→ **THE PROBLEM**
Output the line that contains "(318, 406) = (505, 392): yellow key -> none" and every line after it to the end of the entries, with nothing added or left out.

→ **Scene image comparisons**
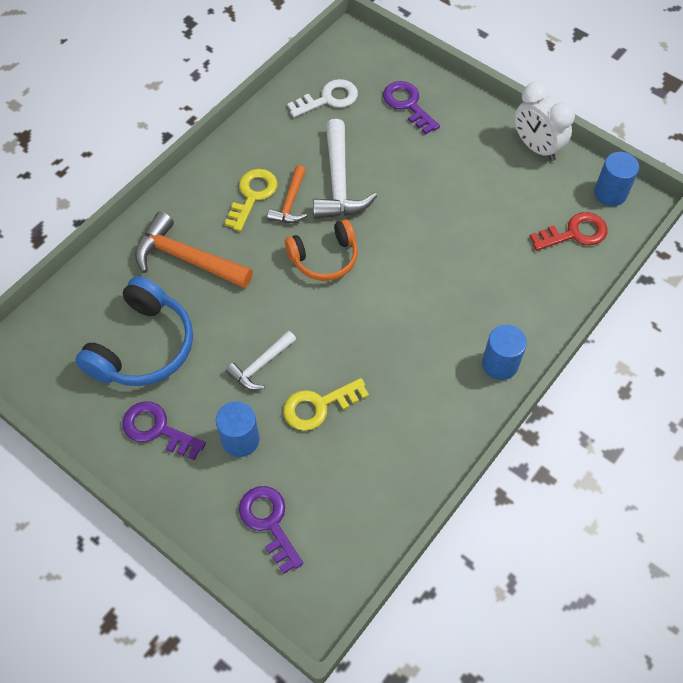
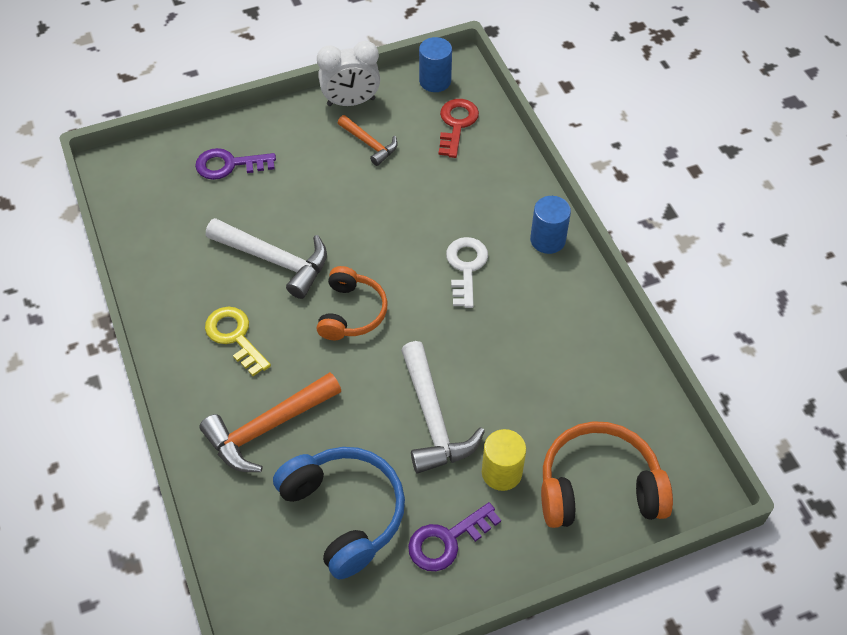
camera: 60 degrees left, 5 degrees down
(240, 439) = (501, 472): blue cylinder -> yellow cylinder
(260, 365) = (433, 419): white hammer -> white hammer, size x1.70
(269, 522) = (598, 487): purple key -> orange headphones
(290, 203) = (268, 310): orange hammer -> orange hammer (370, 144)
(318, 406) = (505, 392): yellow key -> none
(328, 99) = (170, 220): white key -> white key (466, 267)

→ **ANSWER SECTION**
(318, 406) = (505, 392): yellow key -> none
(328, 99) = (170, 220): white key -> white key (466, 267)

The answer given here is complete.